**WHAT YOU ARE ASKED TO DO**
For each line below that holds the string "game", add one to a tally; report that tally alone.

**GIVEN DATA**
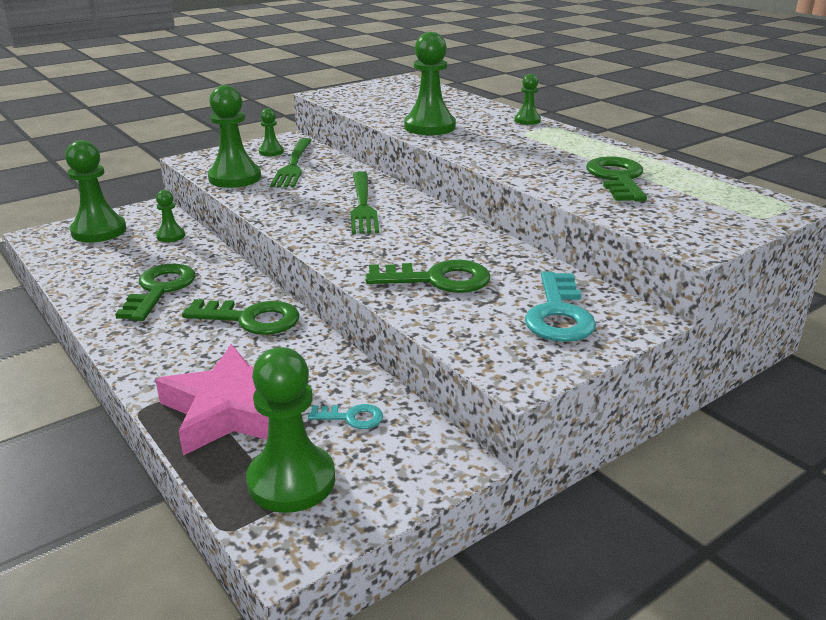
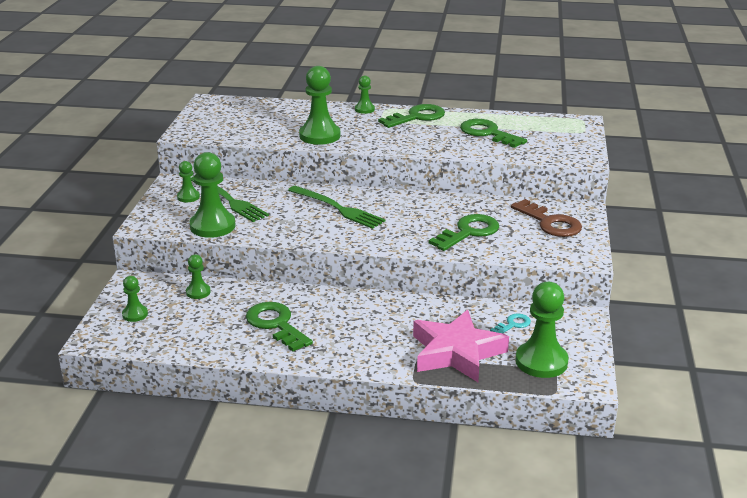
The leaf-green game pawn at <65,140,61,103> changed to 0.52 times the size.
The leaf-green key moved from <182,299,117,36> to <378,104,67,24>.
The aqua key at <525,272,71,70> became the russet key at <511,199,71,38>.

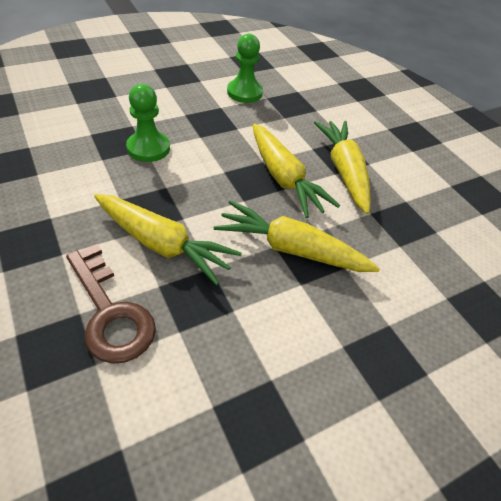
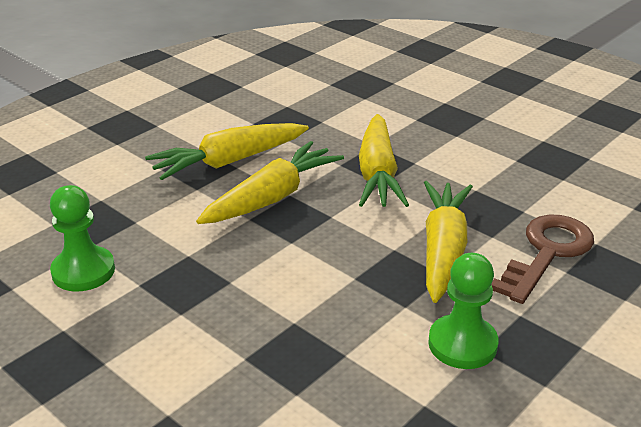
The leaf-green game pawn moved from <126,84,44,78> to <428,253,71,116>.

**WRITTEN ANSWER**
2